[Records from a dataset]

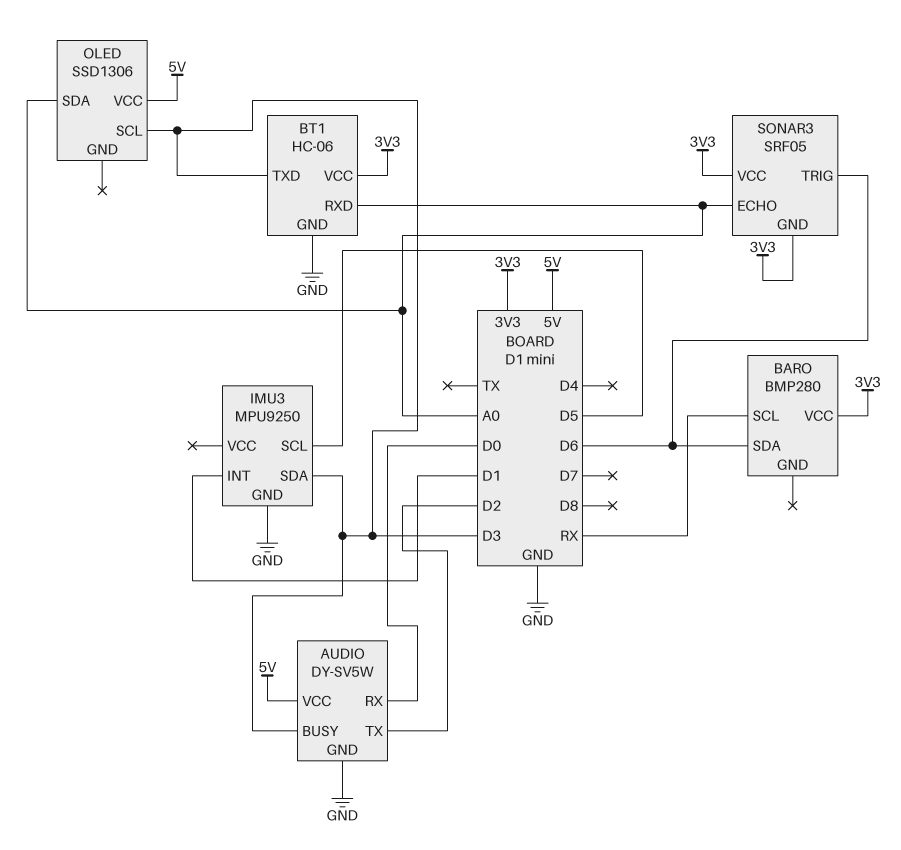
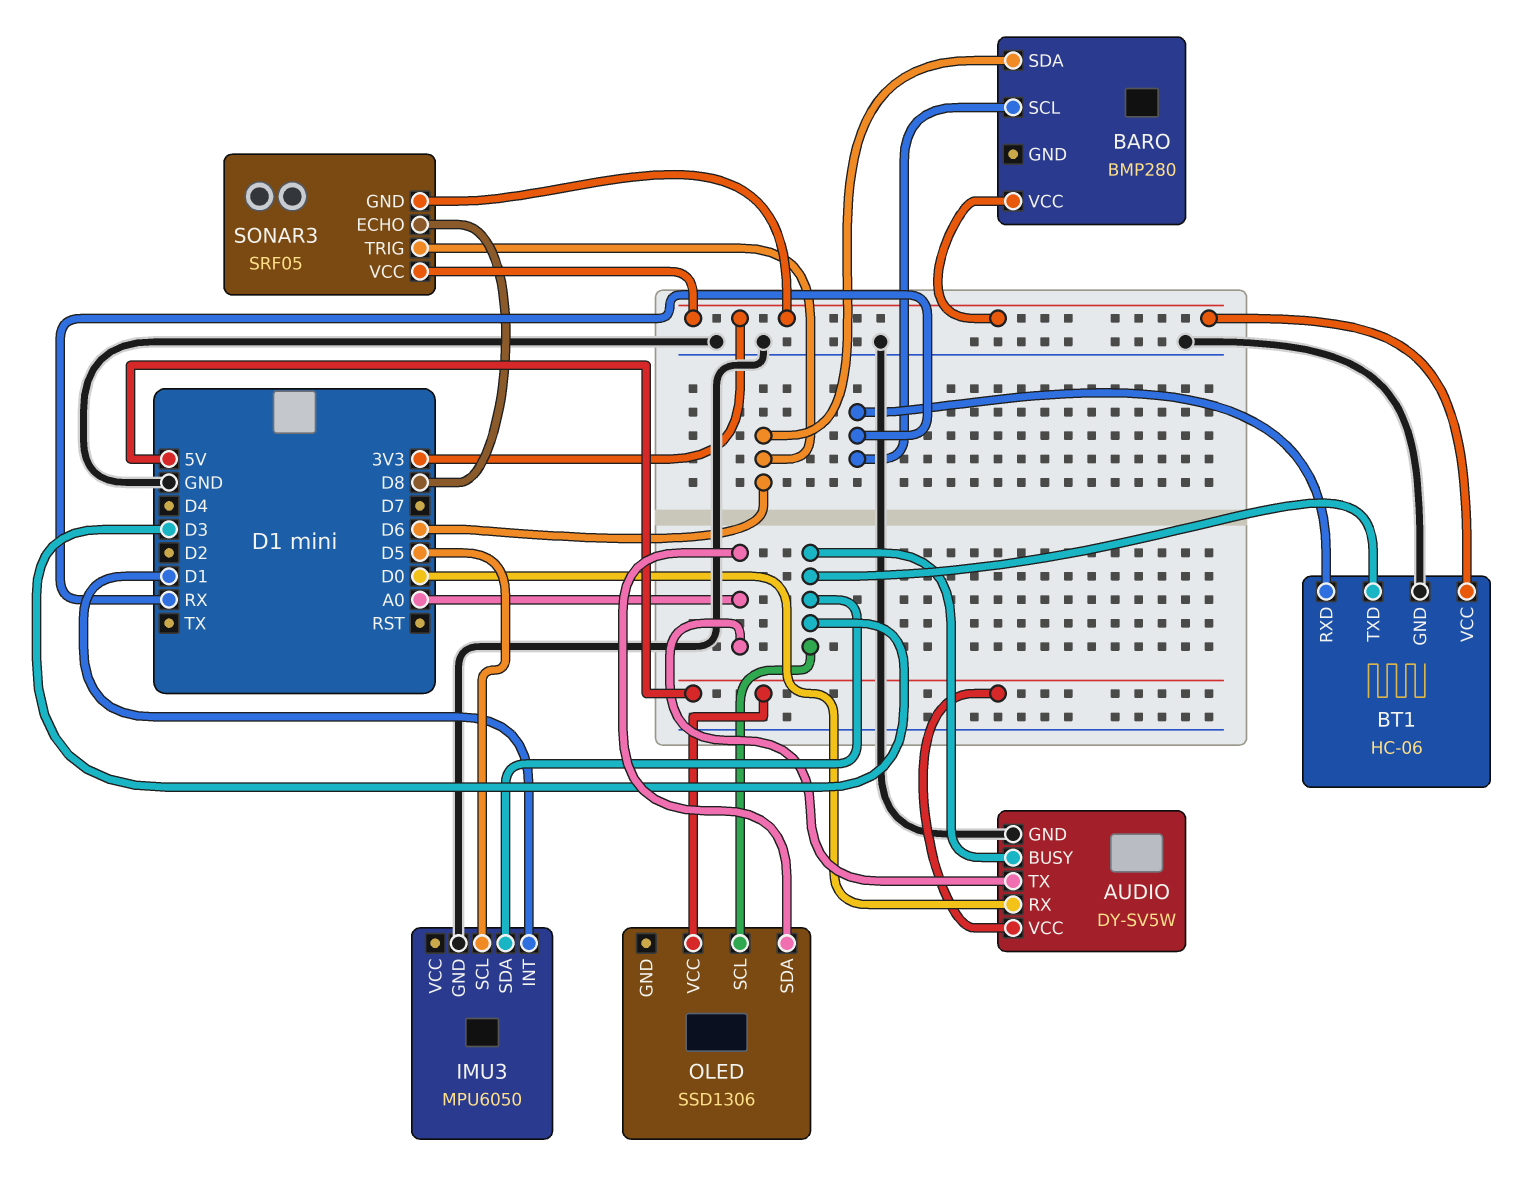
AUDIO pin TX: D2 -> A0
BT1 pin RXD: A0 -> RX
IMU3: MPU9250 -> MPU6050
SONAR3 pin ECHO: A0 -> D8

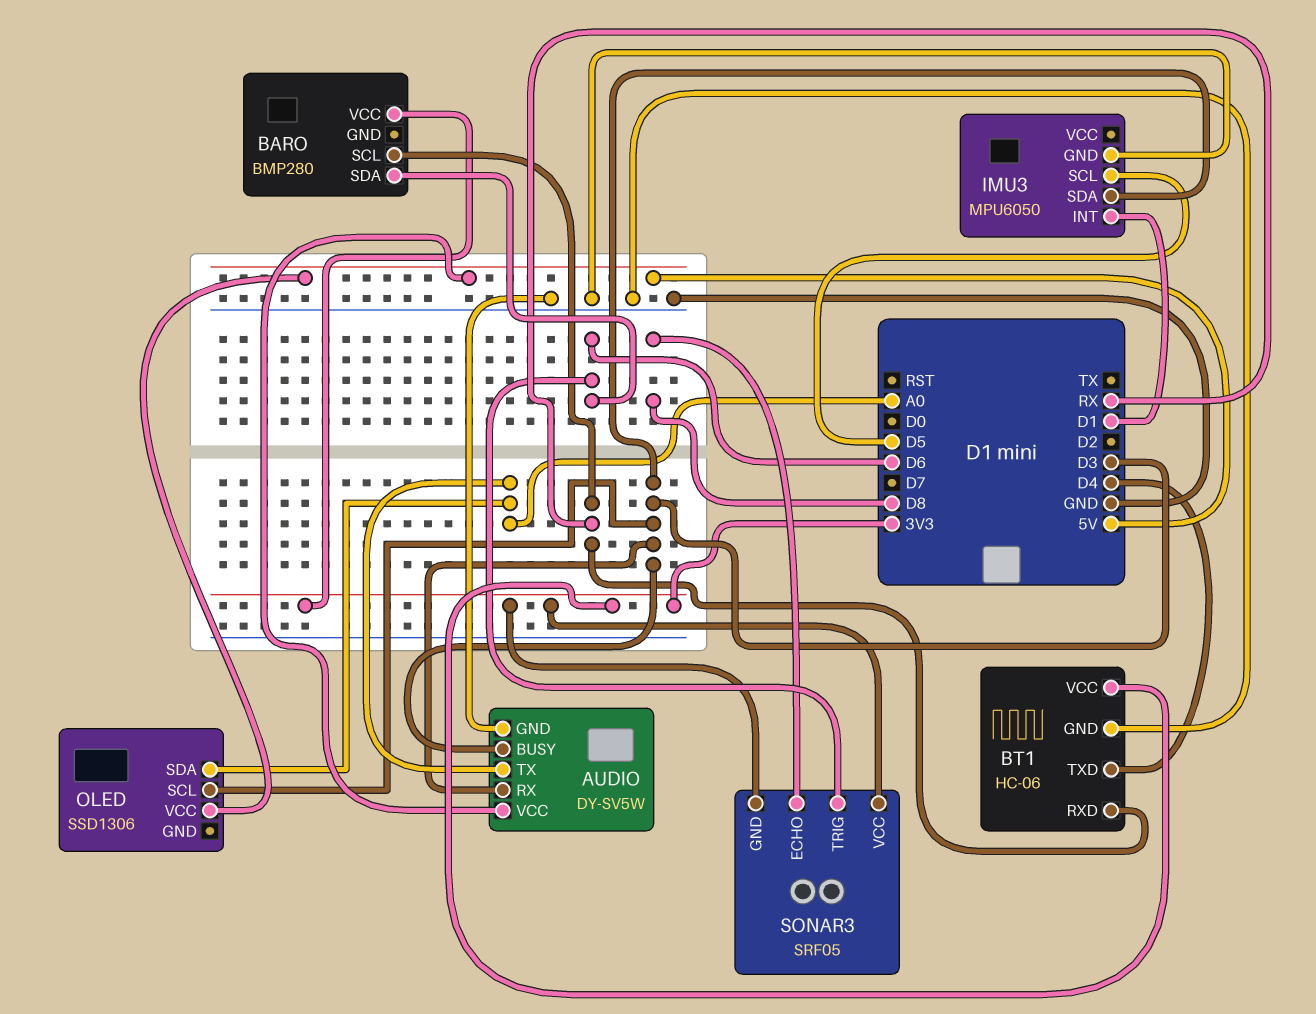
AUDIO pin RX: D0 -> D3
BT1 pin TXD: D3 -> D4

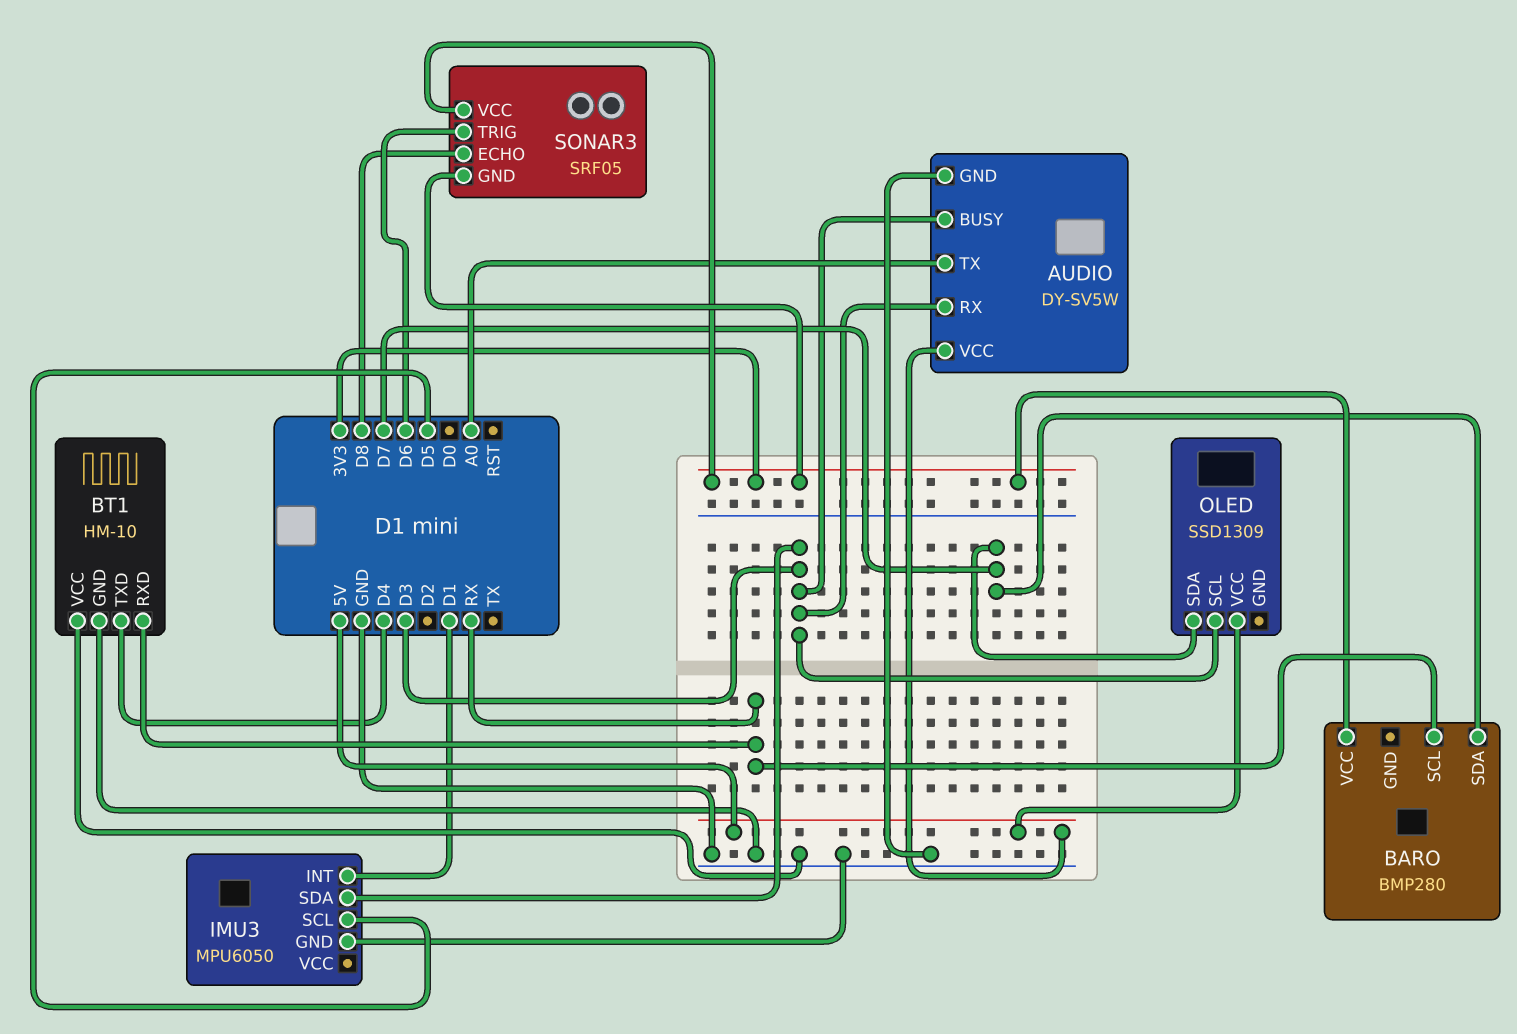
BARO pin SDA: D6 -> D7
BT1: HC-06 -> HM-10
BT1 pin VCC: 3V3 -> GND
OLED: SSD1306 -> SSD1309
OLED pin SDA: A0 -> D7

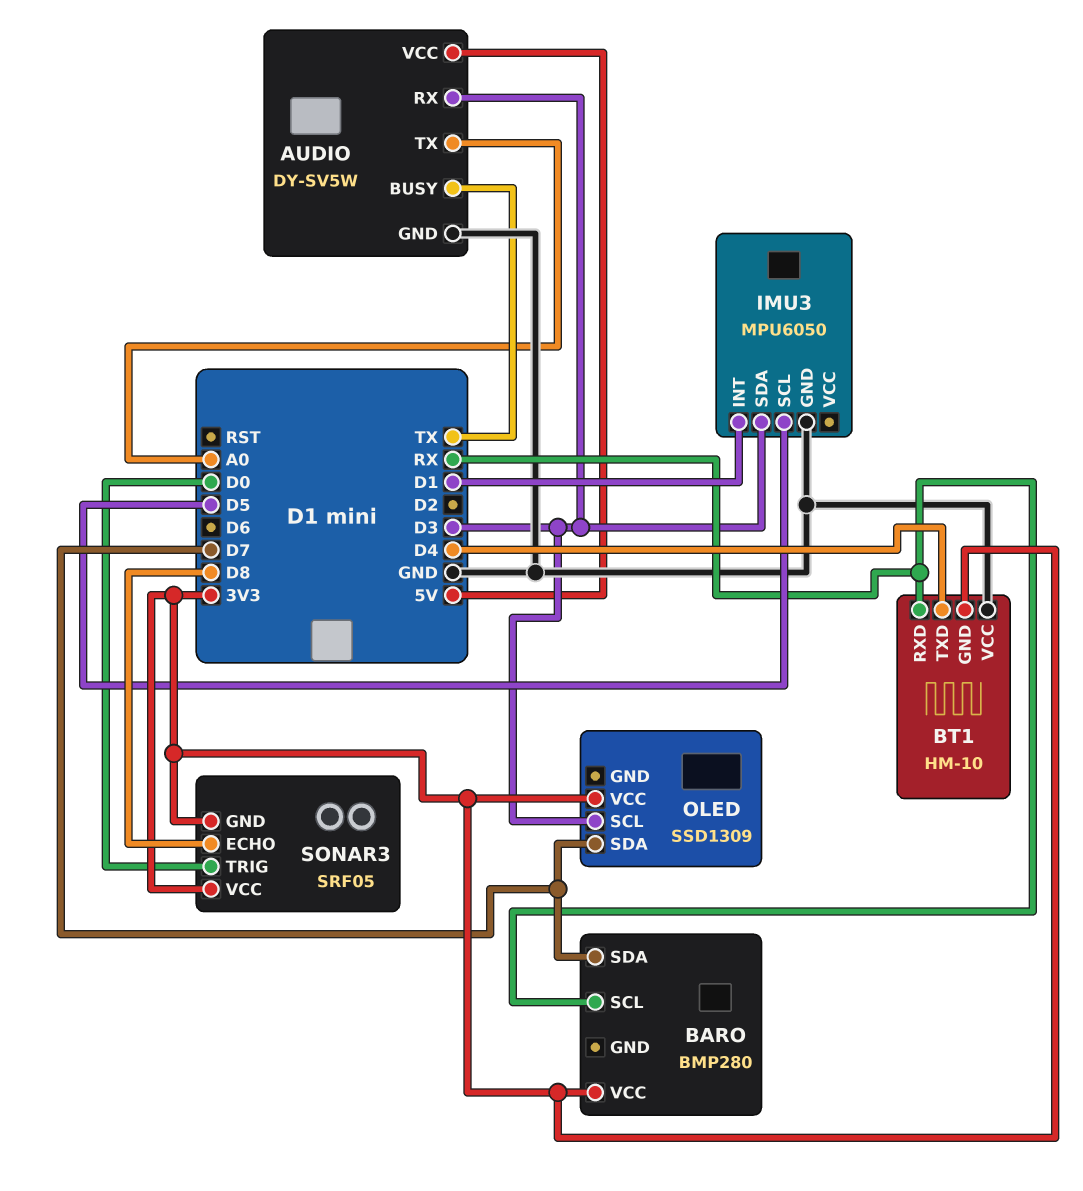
AUDIO pin BUSY: D3 -> TX
BT1 pin GND: GND -> 3V3
OLED pin VCC: 5V -> 3V3
SONAR3 pin TRIG: D6 -> D0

Work instructions >>
Nothing but a number belongs in the answer, namely how many lines above include "AUDIO".

Exercise answer >>
3